= Required action =
Of all the lines below, return only those starting with the line holding "blue triangle: (138, 157)" and going on through the line holding "gray semicircle: (78, 176)", exactly as written.

= Data supplied =
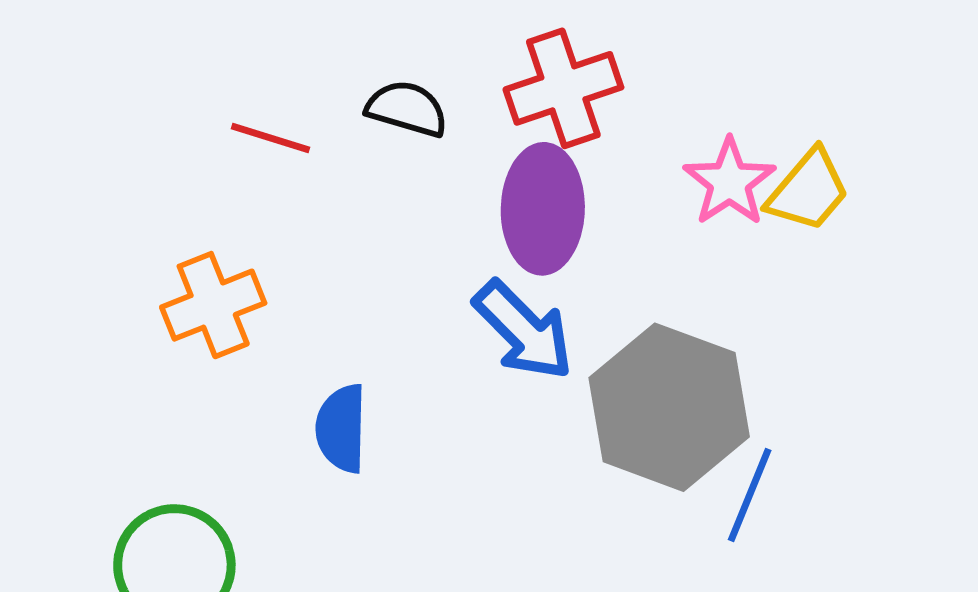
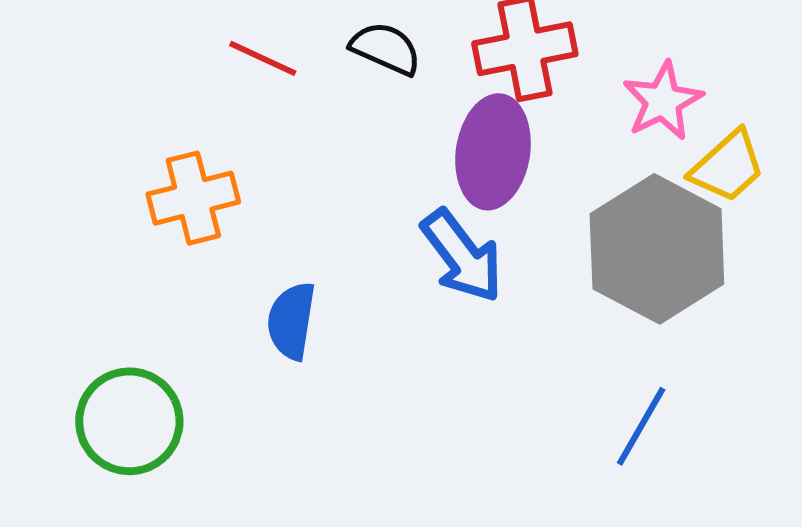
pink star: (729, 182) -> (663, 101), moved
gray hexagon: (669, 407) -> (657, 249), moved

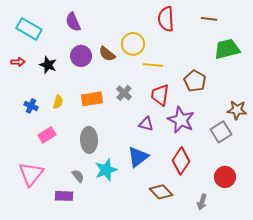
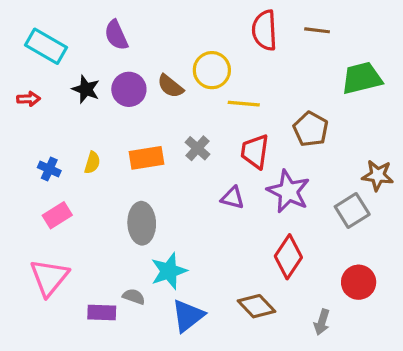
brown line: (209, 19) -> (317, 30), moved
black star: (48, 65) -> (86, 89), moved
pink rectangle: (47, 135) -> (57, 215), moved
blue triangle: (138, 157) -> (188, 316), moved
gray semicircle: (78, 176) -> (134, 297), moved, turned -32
...
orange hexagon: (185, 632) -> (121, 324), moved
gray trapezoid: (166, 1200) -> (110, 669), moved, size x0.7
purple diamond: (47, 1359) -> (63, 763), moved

= Solution to this task =
blue triangle: (138, 157) -> (188, 316), moved
gray semicircle: (78, 176) -> (134, 297), moved, turned -32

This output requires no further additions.